(Data for analysis)

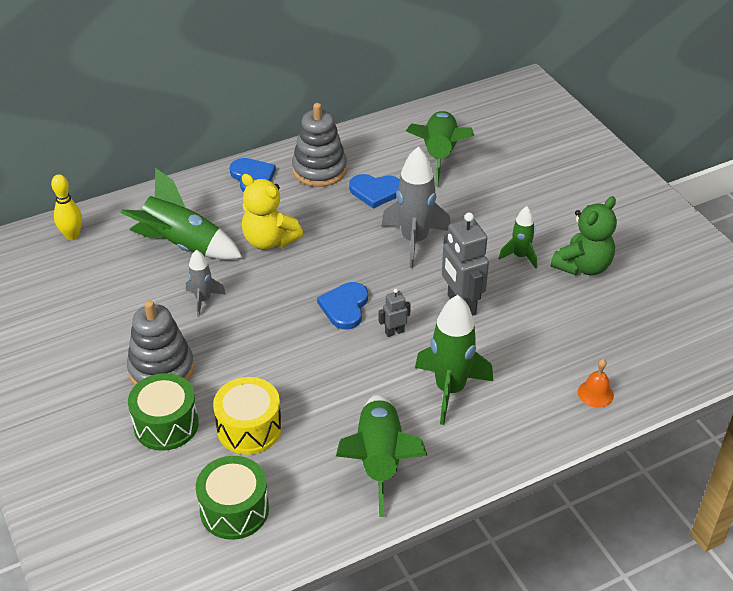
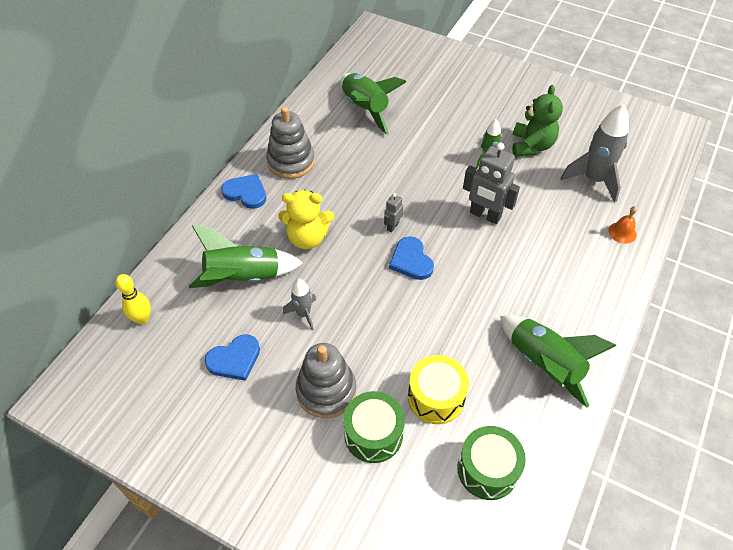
camera: 35 degrees left, 10 degrees up
(375, 191) = (347, 159): blue heart -> blue heart (234, 359)
(394, 332) = (462, 260): grey robot -> grey robot (392, 226)
(414, 240) = (409, 183): grey rocket -> grey rocket (593, 180)
(450, 389) = (537, 282): green rocket -> none

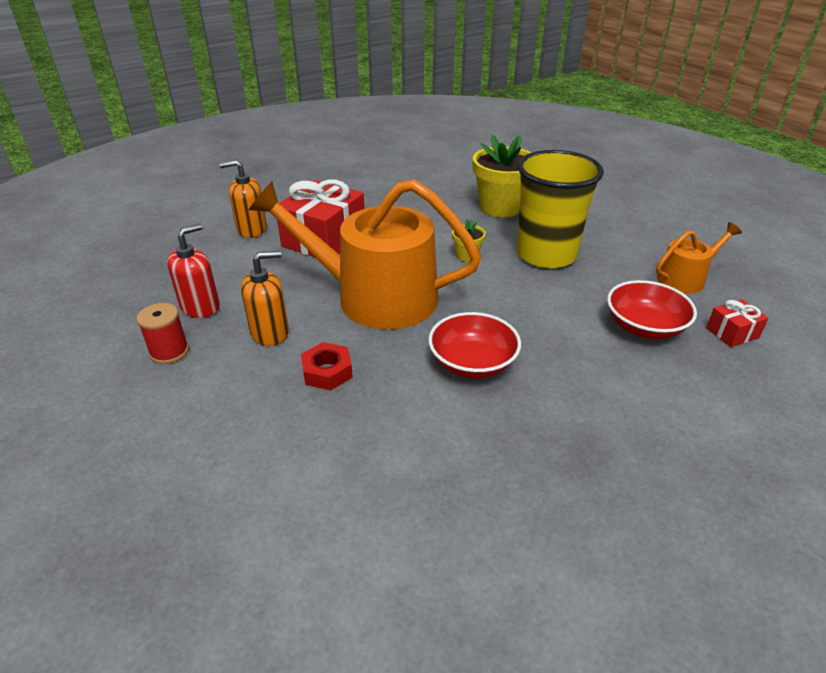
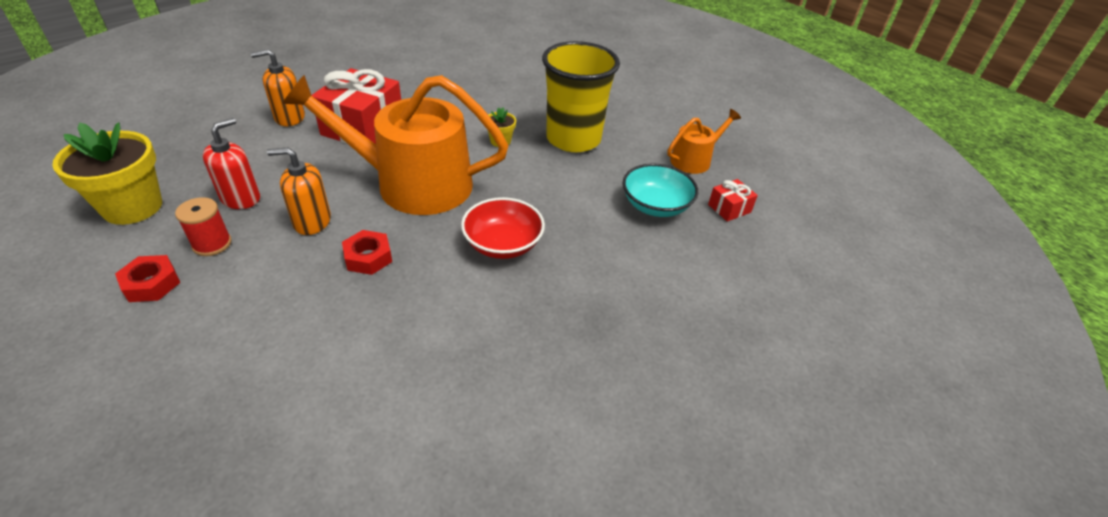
camera: 10 degrees left, 5 degrees up
(108, 390) = (151, 284): none -> red nut
(270, 332) = (312, 221): orange soap dispenser -> orange soap dispenser turned 150 degrees counterclockwise
(500, 207) = (533, 92): yellow flower pot -> yellow flower pot (133, 207)
(644, 327) = (655, 206): red bowl -> turquoise bowl

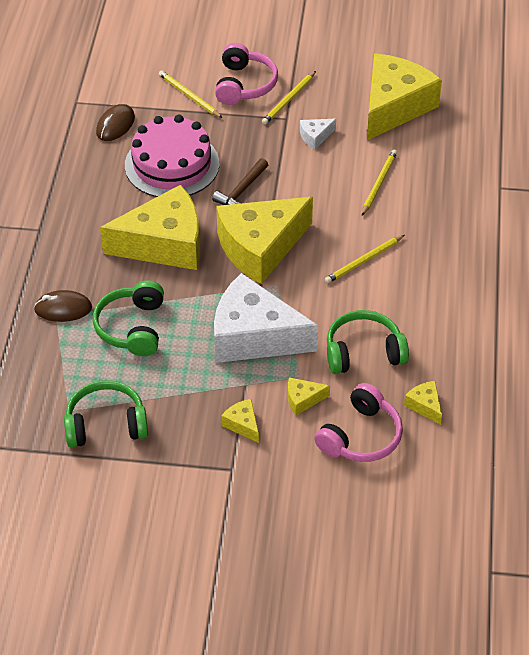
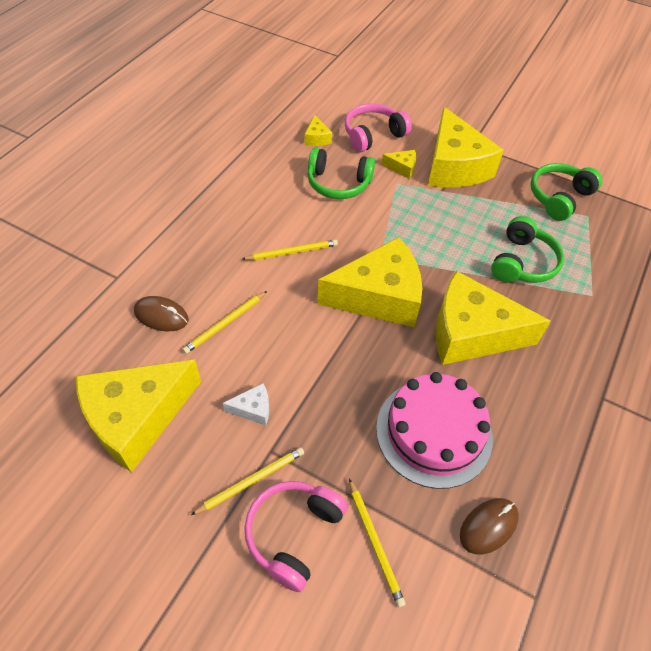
camera: 160 degrees left, 5 degrees up
(63, 309) = (584, 300): brown mouse -> brown mouse (161, 316)
(106, 424) = (559, 197): green headphones -> green headphones turned 120 degrees clockwise
(241, 191) = (369, 366): brown hammer -> none
(242, 424) = (454, 166): yellow cheese -> yellow cheese, size x2.49
(254, 336) = (419, 222): white cheese -> none

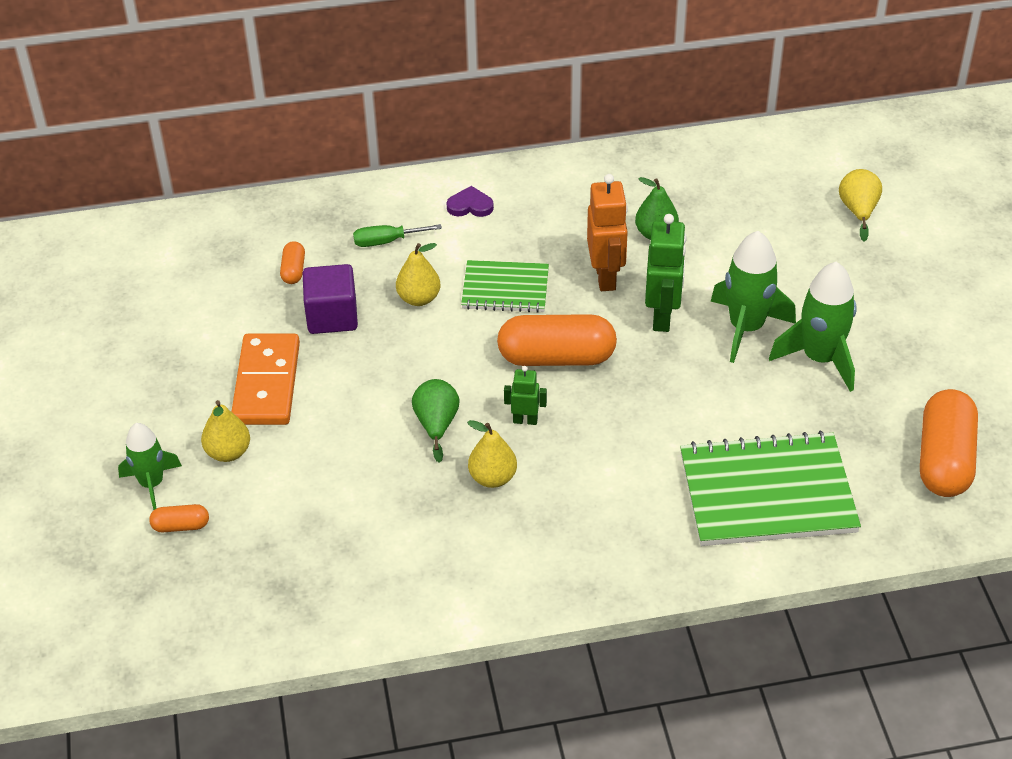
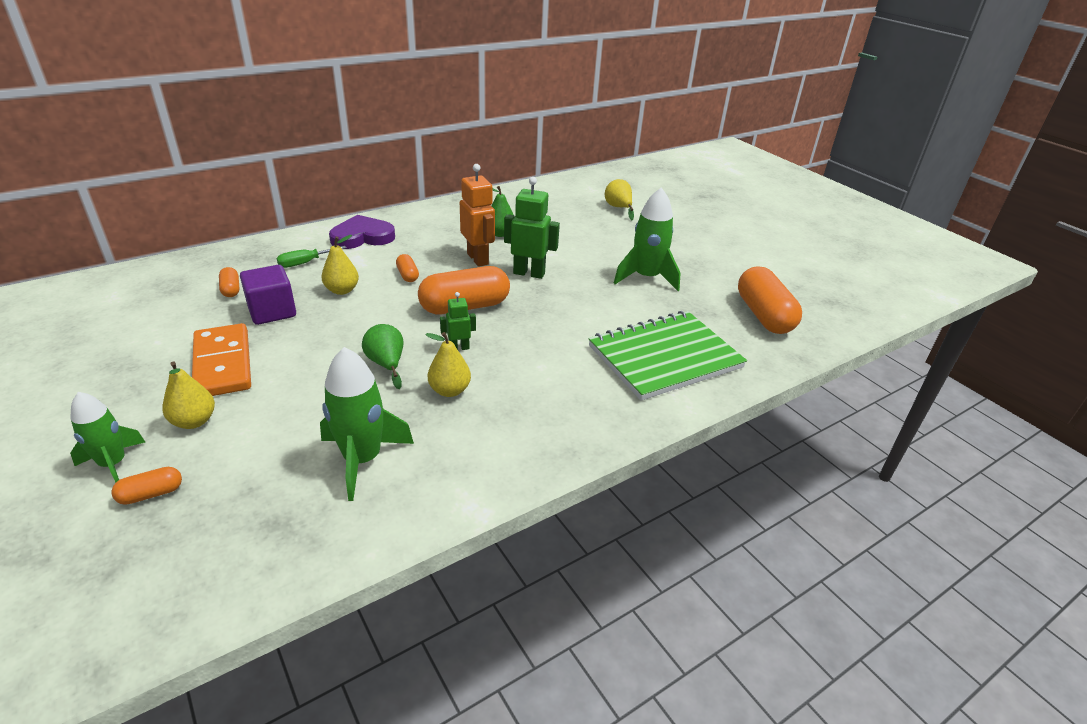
camera: 25 degrees left, 10 degrees down
(470, 205) = (362, 237): purple heart -> purple heart, size x1.84
(505, 288) = (407, 275): green notebook -> orange capsule
(662, 317) = (529, 273): green robot -> green robot turned 60 degrees counterclockwise
(746, 328) = (588, 270): green rocket -> green rocket (362, 459)

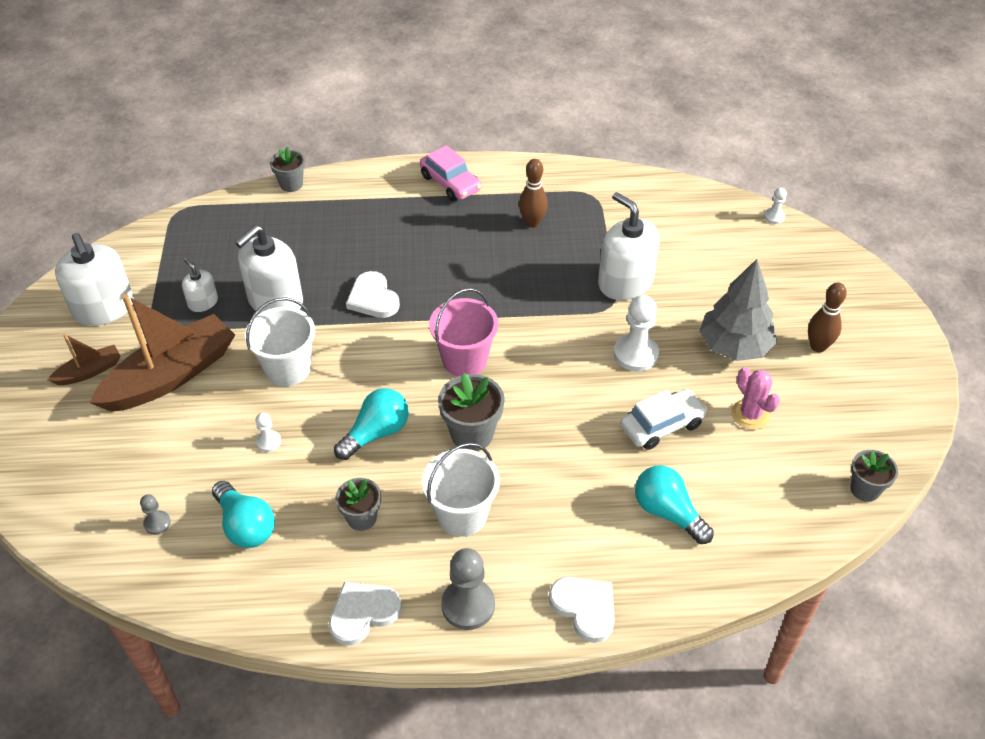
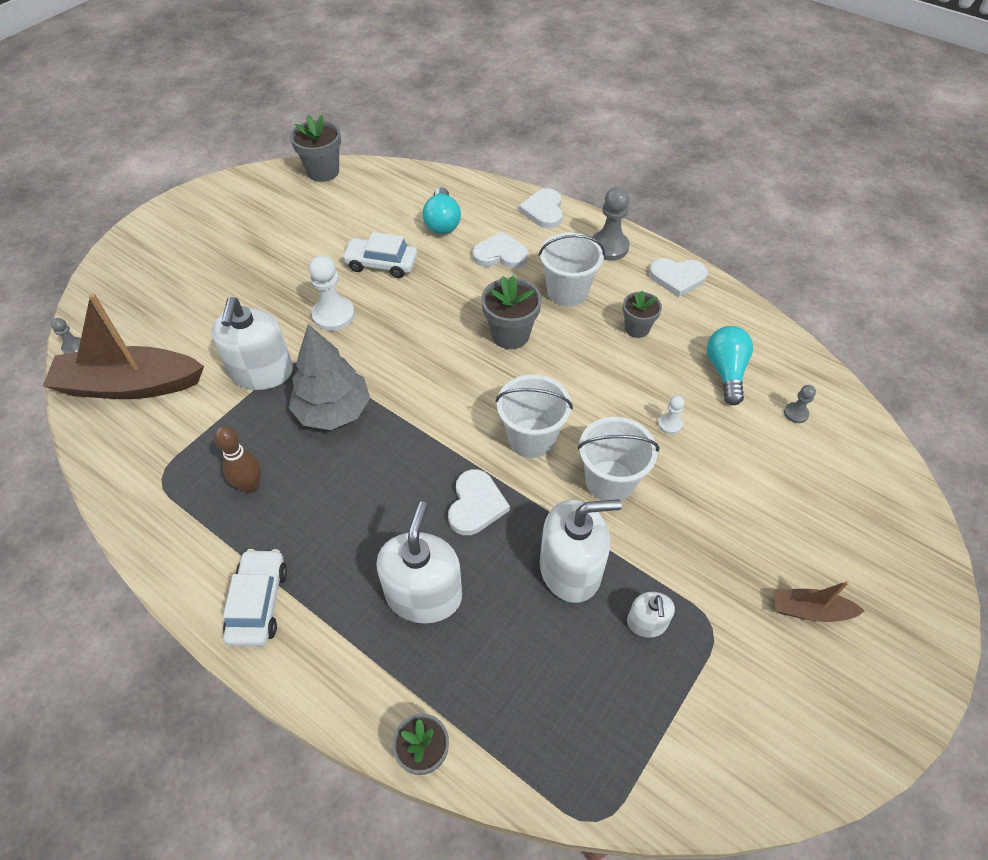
camera: 140 degrees left, 5 degrees up
(104, 308) = (765, 697): white soap dispenser -> white soap dispenser (424, 595)
(171, 376) = (725, 547): brown boat -> brown boat (130, 385)
(374, 362) = (531, 438): none -> white bucket
(376, 433) = (579, 378): turquoise light bulb -> none
(450, 183) = (258, 603): pink car -> white car
(464, 360) = (458, 392): pink bucket -> none
(568, 514) = (500, 254): none -> white heart
(734, 347) = (265, 278): grey tree -> grey tree (333, 411)
(750, 414) = (321, 237): pink cactus -> none
(774, 217) = (74, 347): white pawn -> grey pawn
(818, 346) = (217, 245): brown bowling pin -> none
(865, 489) = (323, 172): grey flower pot -> grey flower pot, size x1.52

(End Data for analysis)

Task directions: Nothing but the lines from the one containing "(241, 191) = (369, 366): brown hammer -> none" through the final line of the records, both included and copied exactly, should appear in the answer; pictures stay out.

Reply:
(241, 191) = (369, 366): brown hammer -> none
(242, 424) = (454, 166): yellow cheese -> yellow cheese, size x2.49
(254, 336) = (419, 222): white cheese -> none

camera: 25 degrees left, 10 degrees down
(470, 205) = (362, 237): purple heart -> purple heart, size x1.84
(505, 288) = (407, 275): green notebook -> orange capsule
(662, 317) = (529, 273): green robot -> green robot turned 60 degrees counterclockwise
(746, 328) = (588, 270): green rocket -> green rocket (362, 459)

camera: 140 degrees left, 5 degrees up
(104, 308) = (765, 697): white soap dispenser -> white soap dispenser (424, 595)
(171, 376) = (725, 547): brown boat -> brown boat (130, 385)
(374, 362) = (531, 438): none -> white bucket
(376, 433) = (579, 378): turquoise light bulb -> none
(450, 183) = (258, 603): pink car -> white car
(464, 360) = (458, 392): pink bucket -> none
(568, 514) = (500, 254): none -> white heart
(734, 347) = (265, 278): grey tree -> grey tree (333, 411)
(750, 414) = (321, 237): pink cactus -> none
(774, 217) = (74, 347): white pawn -> grey pawn
(818, 346) = (217, 245): brown bowling pin -> none
(865, 489) = (323, 172): grey flower pot -> grey flower pot, size x1.52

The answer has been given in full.